━━━ Given records ━━━
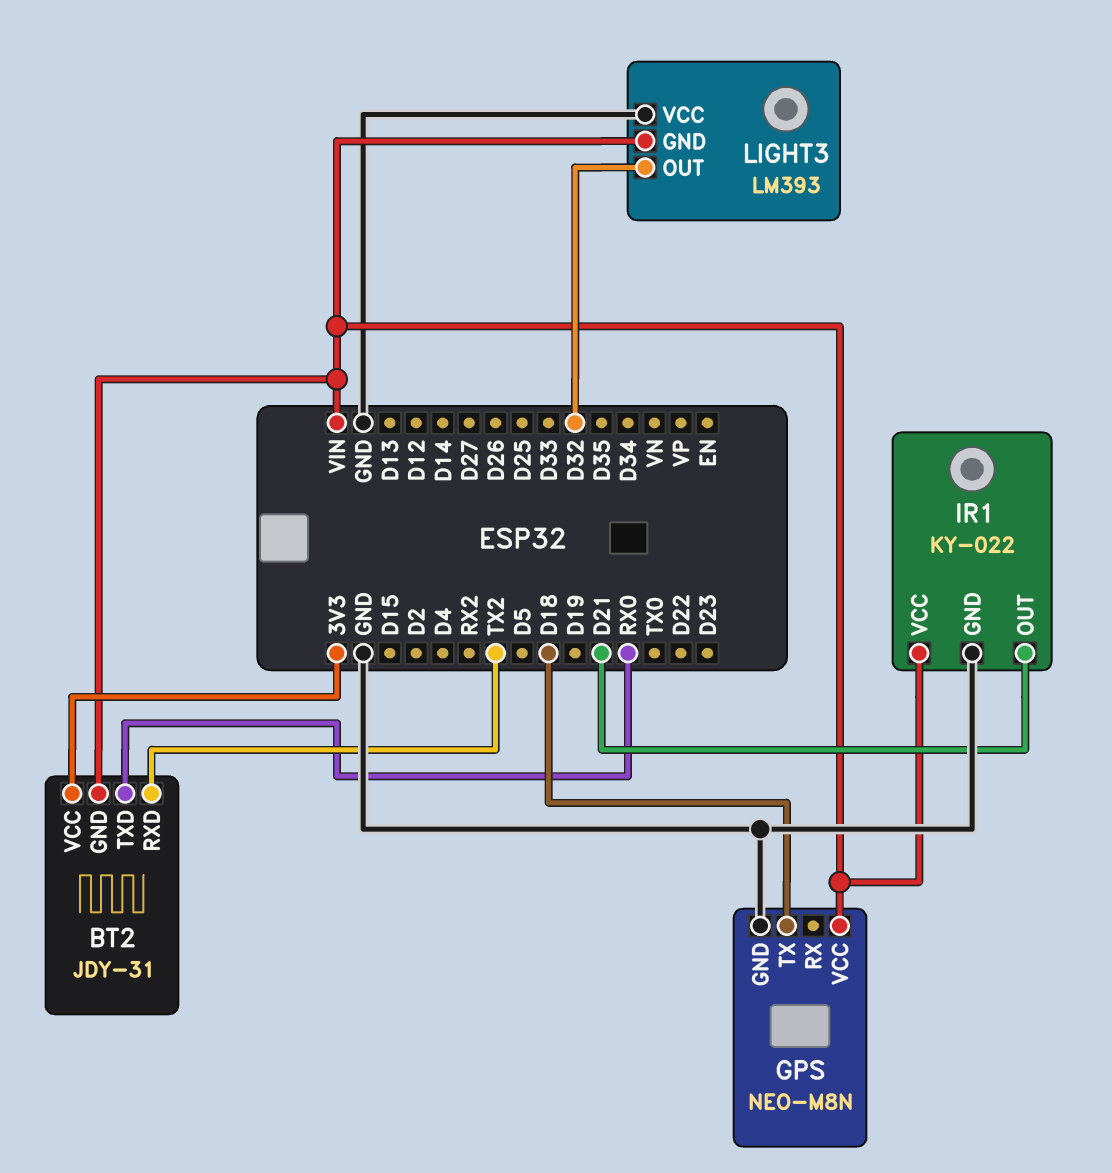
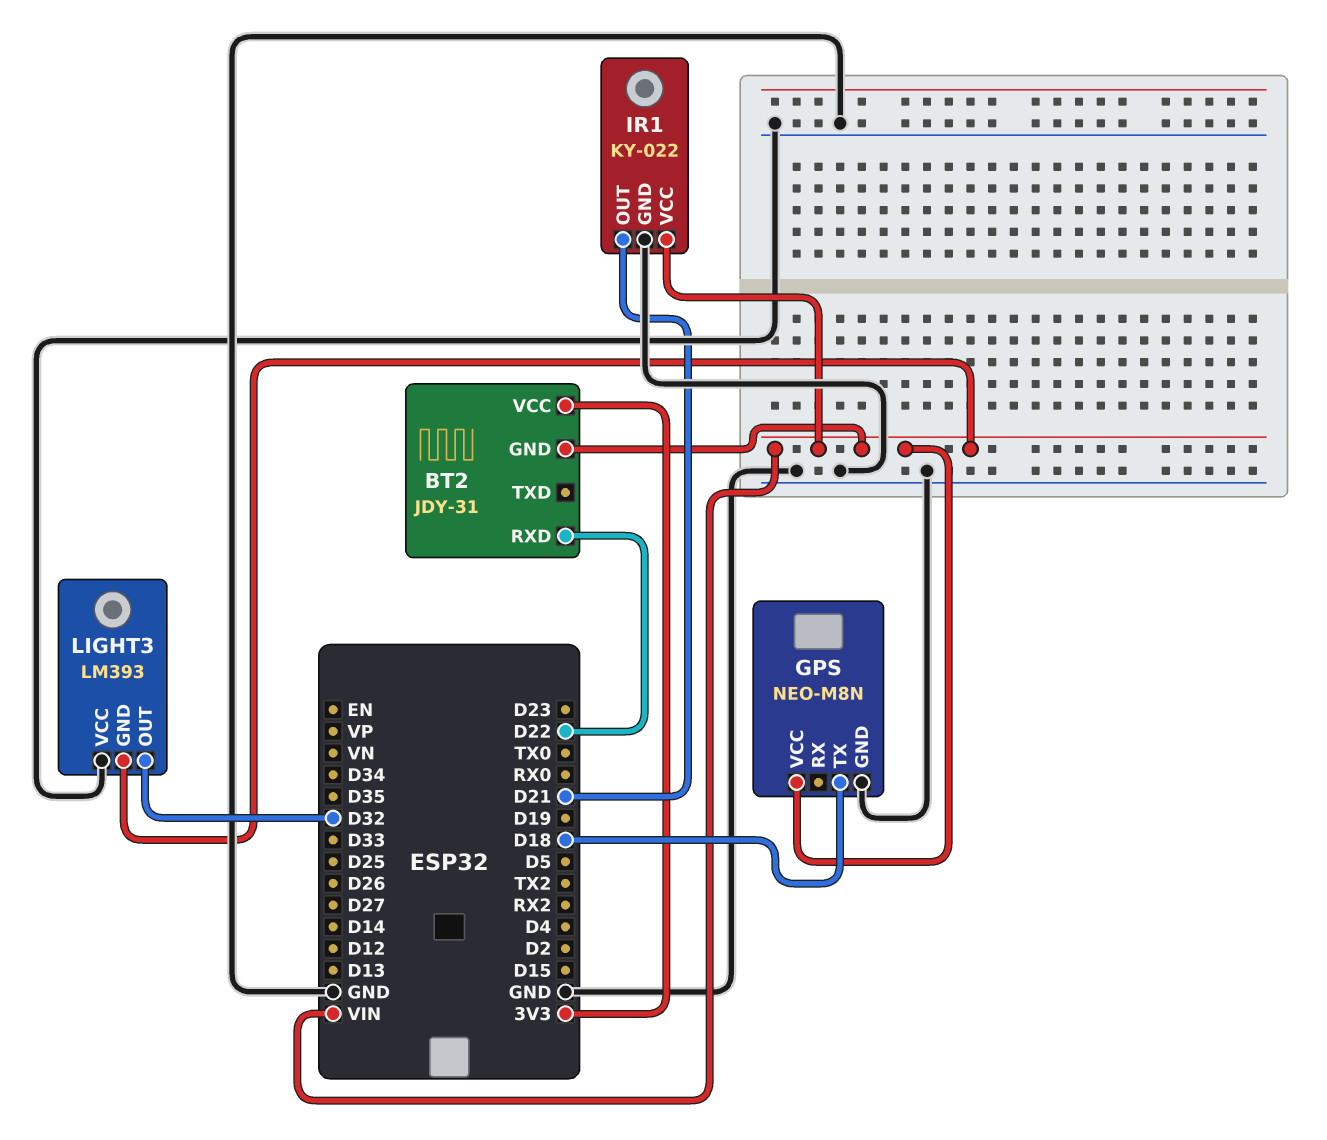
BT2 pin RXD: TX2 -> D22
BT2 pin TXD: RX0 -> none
━━━
━━━ Given records ━━━
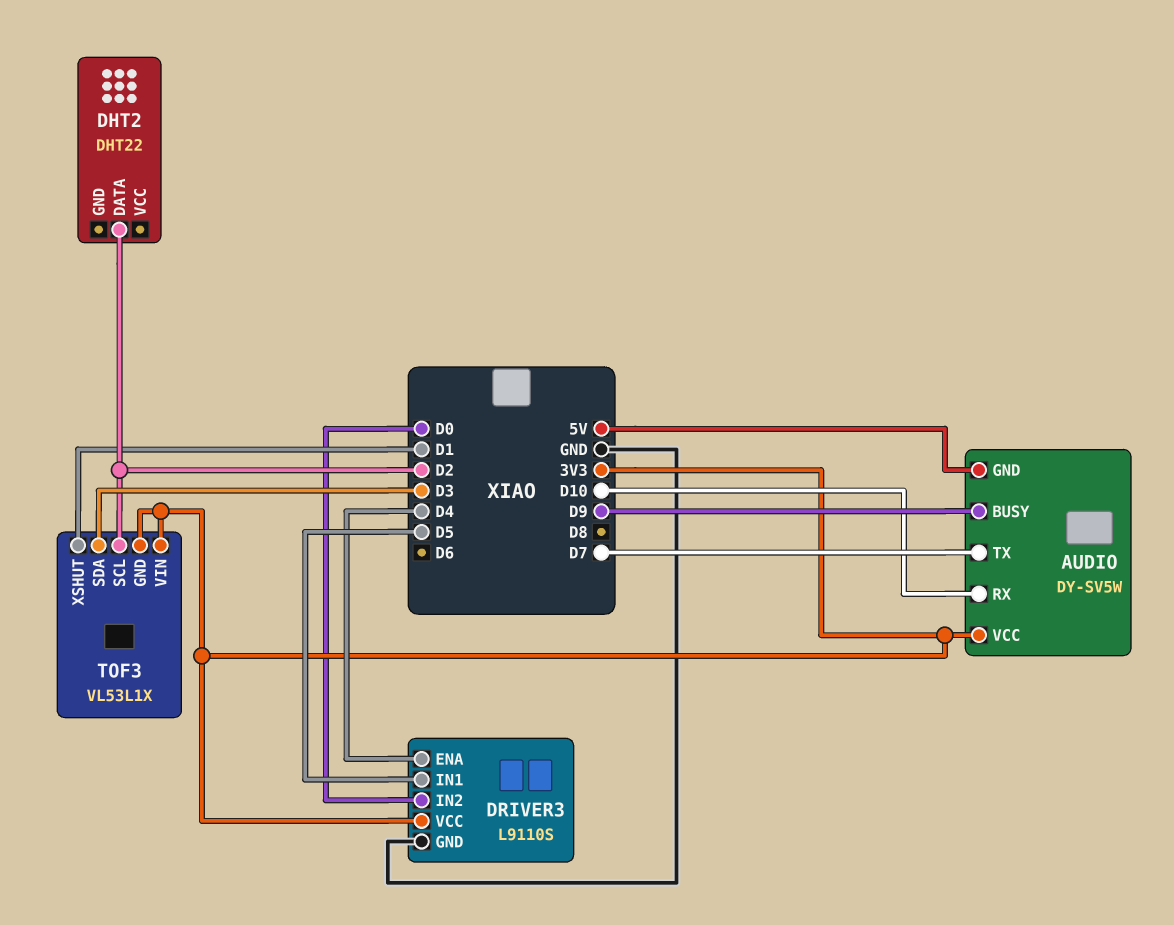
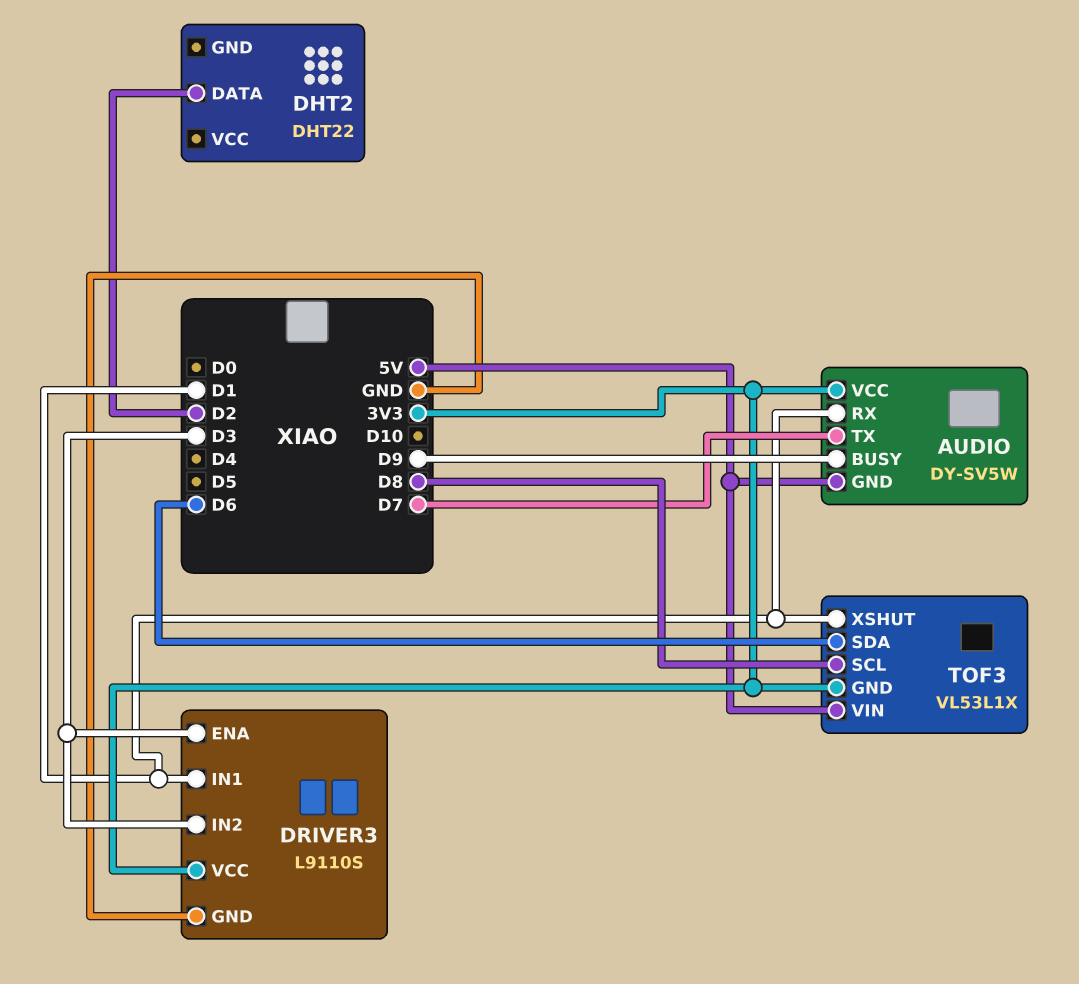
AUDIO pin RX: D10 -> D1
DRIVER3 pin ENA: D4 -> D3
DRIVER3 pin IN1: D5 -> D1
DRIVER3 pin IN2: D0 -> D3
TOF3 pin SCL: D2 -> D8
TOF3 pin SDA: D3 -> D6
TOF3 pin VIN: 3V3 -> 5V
━━━
## Exercise directions
The exact lines of the material above starting at the one that contains "DRIVER3 pin IN1: D5 -> D1" and ending at the one that contains "TOF3 pin VIN: 3V3 -> 5V" are what to retype; leave out everything else.

## Response to this exercise
DRIVER3 pin IN1: D5 -> D1
DRIVER3 pin IN2: D0 -> D3
TOF3 pin SCL: D2 -> D8
TOF3 pin SDA: D3 -> D6
TOF3 pin VIN: 3V3 -> 5V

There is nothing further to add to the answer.